Information supplied →
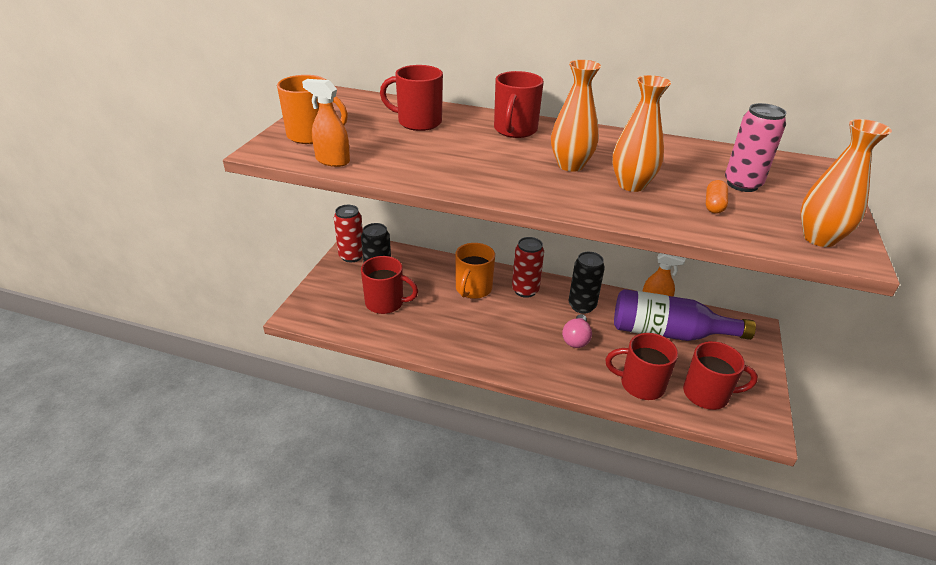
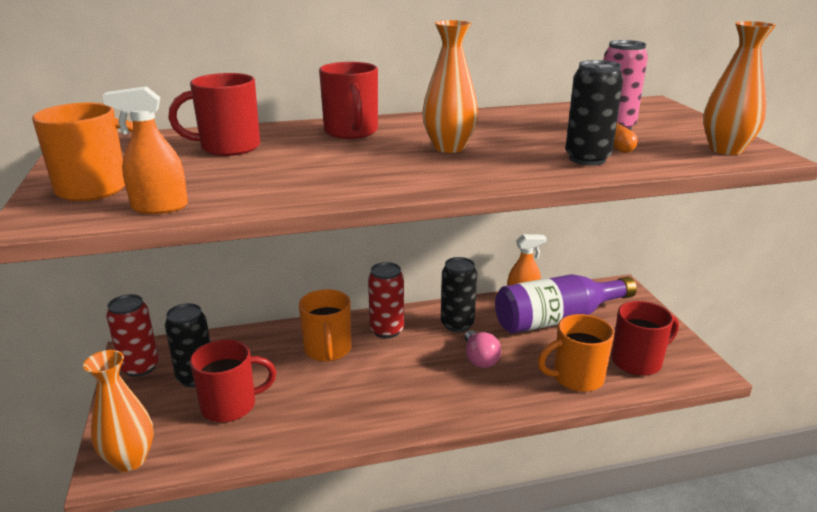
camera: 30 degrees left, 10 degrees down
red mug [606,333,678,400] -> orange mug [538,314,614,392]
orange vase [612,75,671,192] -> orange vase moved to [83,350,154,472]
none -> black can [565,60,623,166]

Try it → Repeat the listing exactly, pictures excluded.

Output of the task →
camera: 30 degrees left, 10 degrees down
red mug [606,333,678,400] -> orange mug [538,314,614,392]
orange vase [612,75,671,192] -> orange vase moved to [83,350,154,472]
none -> black can [565,60,623,166]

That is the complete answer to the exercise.